▶ _ASSIGNMENT_
Ignoring the pictures, repeat every entry below exactly as it appears.

(Data entries)

►

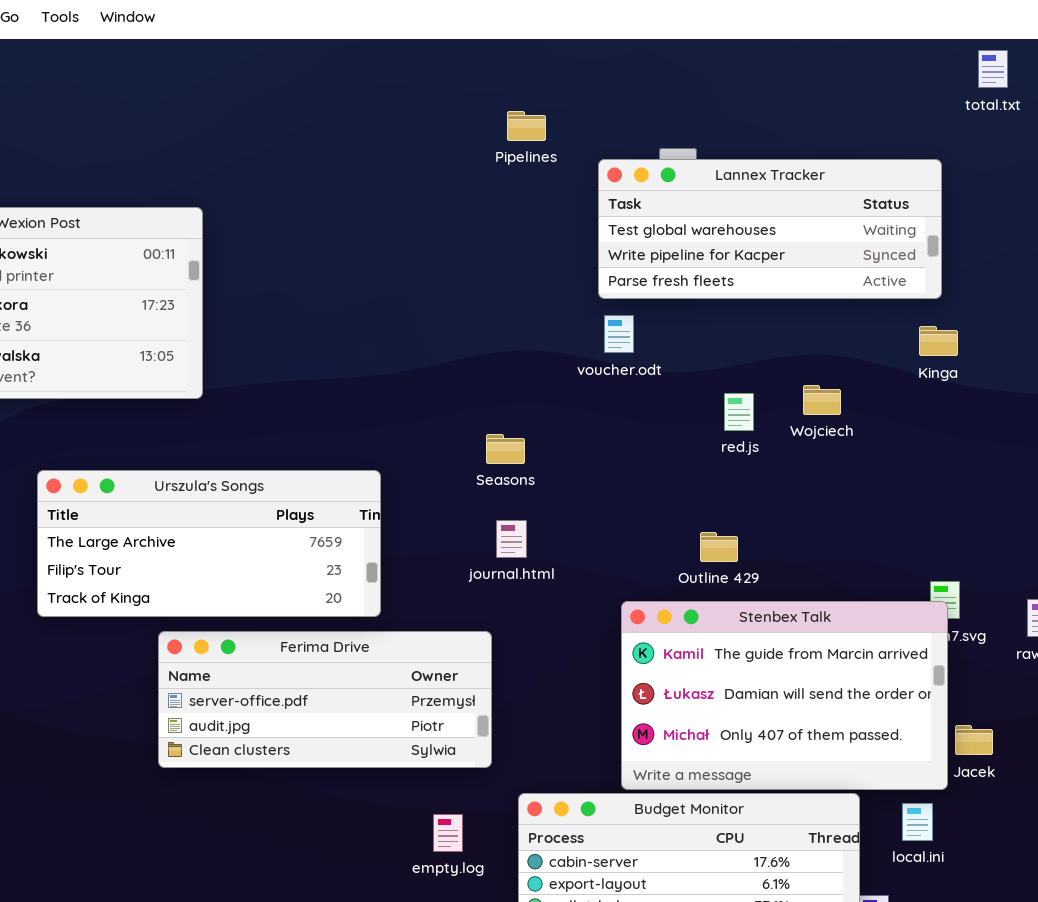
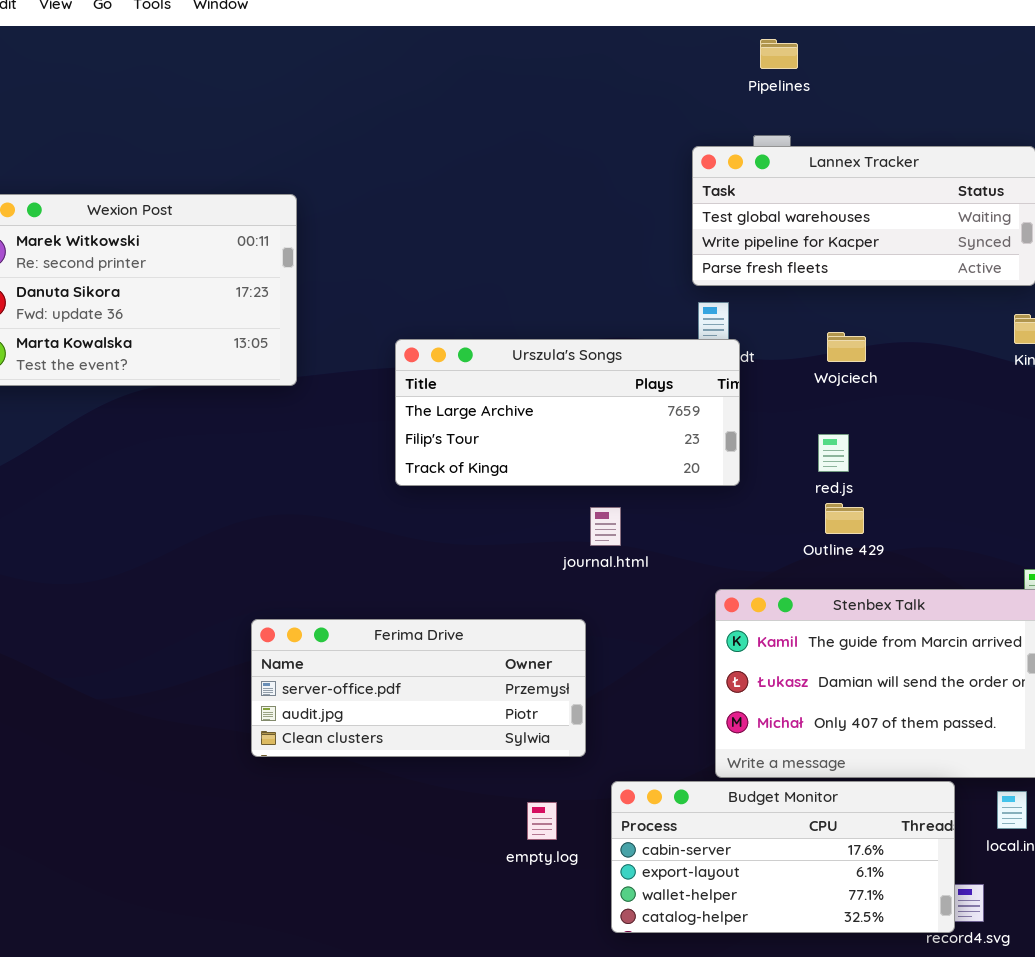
Pipelines: [507,111,546,141] -> [760,39,798,69], moved
Wojciech: [803,385,841,415] -> [827,332,866,362], moved
red.js: [724,393,754,431] -> [818,434,849,472], moved
Urszula's Songs: [37,470,381,617] -> [395,339,740,486], moved
Outline 429: [700,532,738,562] -> [825,503,864,534], moved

◄

▶ _OUTPUT BELOW_
Pipelines: [507,111,546,141] -> [760,39,798,69], moved
Wojciech: [803,385,841,415] -> [827,332,866,362], moved
red.js: [724,393,754,431] -> [818,434,849,472], moved
Urszula's Songs: [37,470,381,617] -> [395,339,740,486], moved
Outline 429: [700,532,738,562] -> [825,503,864,534], moved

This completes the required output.